> _DATA SUPPLIED_:
=== Begin Enclosure ===
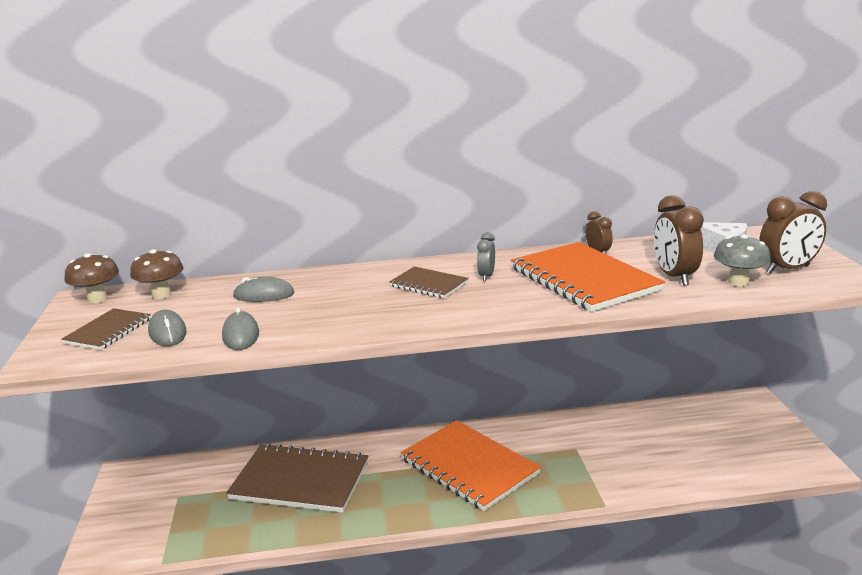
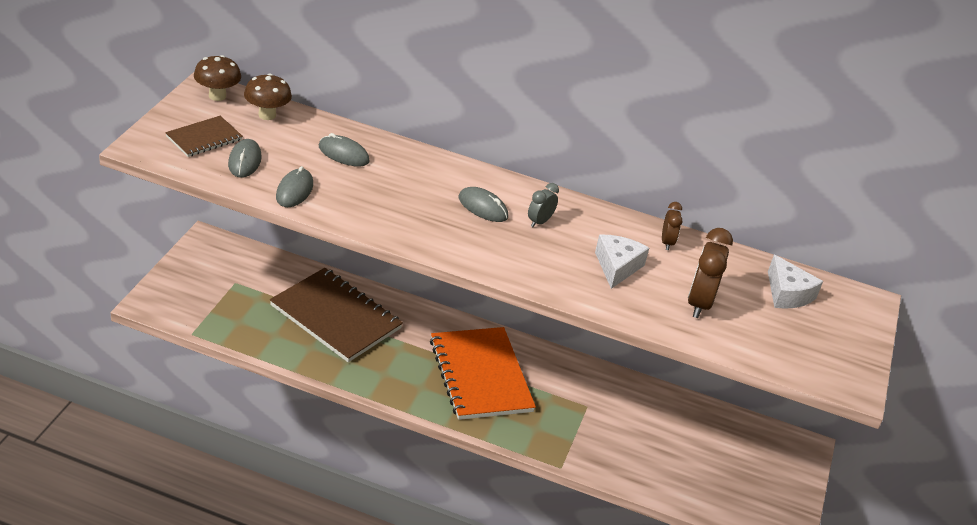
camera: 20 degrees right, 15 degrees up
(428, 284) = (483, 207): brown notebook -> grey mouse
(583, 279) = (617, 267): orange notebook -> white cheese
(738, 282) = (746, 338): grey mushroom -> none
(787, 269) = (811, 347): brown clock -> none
=== End Enclosure ===
> _ABOUT THIS EXERCISE_:
Type out exactly the span of lines from the one with "(583, 279) = (617, 267): orange" to the end of the material above, counting both end lines, and nothing else.

> _COMPLETED TASK_:
(583, 279) = (617, 267): orange notebook -> white cheese
(738, 282) = (746, 338): grey mushroom -> none
(787, 269) = (811, 347): brown clock -> none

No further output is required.